Once the line with "IC6 pin DIS: N014 -> N020" is found in the material, write out that line and every later line exactly, through the end.

════════

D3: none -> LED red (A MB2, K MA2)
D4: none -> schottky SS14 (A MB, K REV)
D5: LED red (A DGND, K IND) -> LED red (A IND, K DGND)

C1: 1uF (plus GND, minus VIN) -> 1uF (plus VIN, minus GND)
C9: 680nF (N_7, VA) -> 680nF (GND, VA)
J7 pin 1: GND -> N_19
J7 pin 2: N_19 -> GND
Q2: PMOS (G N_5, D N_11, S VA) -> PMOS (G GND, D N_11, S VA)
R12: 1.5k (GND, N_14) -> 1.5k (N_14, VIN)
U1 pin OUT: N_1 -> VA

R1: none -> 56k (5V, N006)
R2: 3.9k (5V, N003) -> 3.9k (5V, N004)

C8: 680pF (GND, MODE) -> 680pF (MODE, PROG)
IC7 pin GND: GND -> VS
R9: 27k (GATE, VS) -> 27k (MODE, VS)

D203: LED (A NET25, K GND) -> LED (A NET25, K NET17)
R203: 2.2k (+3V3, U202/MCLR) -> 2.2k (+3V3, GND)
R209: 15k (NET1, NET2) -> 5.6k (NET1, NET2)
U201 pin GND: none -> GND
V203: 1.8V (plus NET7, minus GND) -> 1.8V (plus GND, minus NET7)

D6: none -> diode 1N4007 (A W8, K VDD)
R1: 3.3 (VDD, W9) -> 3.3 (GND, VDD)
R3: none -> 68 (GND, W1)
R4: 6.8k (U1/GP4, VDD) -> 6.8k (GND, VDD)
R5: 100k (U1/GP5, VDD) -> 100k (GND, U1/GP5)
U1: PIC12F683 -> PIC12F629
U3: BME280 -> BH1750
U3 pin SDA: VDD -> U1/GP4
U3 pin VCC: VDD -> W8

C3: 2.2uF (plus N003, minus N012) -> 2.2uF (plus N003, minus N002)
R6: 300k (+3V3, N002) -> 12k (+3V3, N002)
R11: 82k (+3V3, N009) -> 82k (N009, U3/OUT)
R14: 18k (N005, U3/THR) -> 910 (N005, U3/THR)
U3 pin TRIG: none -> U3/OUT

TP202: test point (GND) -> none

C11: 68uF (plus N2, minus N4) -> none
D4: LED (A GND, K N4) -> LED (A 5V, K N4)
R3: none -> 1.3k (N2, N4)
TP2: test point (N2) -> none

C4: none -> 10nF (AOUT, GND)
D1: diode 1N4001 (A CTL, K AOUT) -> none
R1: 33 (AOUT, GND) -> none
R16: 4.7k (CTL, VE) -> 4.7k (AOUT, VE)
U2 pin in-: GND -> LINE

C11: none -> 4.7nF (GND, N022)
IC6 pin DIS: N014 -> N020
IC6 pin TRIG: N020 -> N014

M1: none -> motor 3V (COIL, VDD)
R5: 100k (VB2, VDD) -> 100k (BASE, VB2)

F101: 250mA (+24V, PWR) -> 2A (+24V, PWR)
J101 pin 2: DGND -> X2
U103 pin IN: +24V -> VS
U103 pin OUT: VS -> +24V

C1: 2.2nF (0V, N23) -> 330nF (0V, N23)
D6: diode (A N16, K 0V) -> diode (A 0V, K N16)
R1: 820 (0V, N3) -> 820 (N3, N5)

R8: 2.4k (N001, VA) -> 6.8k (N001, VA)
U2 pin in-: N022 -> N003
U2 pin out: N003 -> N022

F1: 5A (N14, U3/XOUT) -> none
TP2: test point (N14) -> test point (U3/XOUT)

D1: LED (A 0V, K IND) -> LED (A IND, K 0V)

════════

• [EXPECTED OUTPUT]:
IC6 pin DIS: N014 -> N020
IC6 pin TRIG: N020 -> N014

M1: none -> motor 3V (COIL, VDD)
R5: 100k (VB2, VDD) -> 100k (BASE, VB2)

F101: 250mA (+24V, PWR) -> 2A (+24V, PWR)
J101 pin 2: DGND -> X2
U103 pin IN: +24V -> VS
U103 pin OUT: VS -> +24V

C1: 2.2nF (0V, N23) -> 330nF (0V, N23)
D6: diode (A N16, K 0V) -> diode (A 0V, K N16)
R1: 820 (0V, N3) -> 820 (N3, N5)

R8: 2.4k (N001, VA) -> 6.8k (N001, VA)
U2 pin in-: N022 -> N003
U2 pin out: N003 -> N022

F1: 5A (N14, U3/XOUT) -> none
TP2: test point (N14) -> test point (U3/XOUT)

D1: LED (A 0V, K IND) -> LED (A IND, K 0V)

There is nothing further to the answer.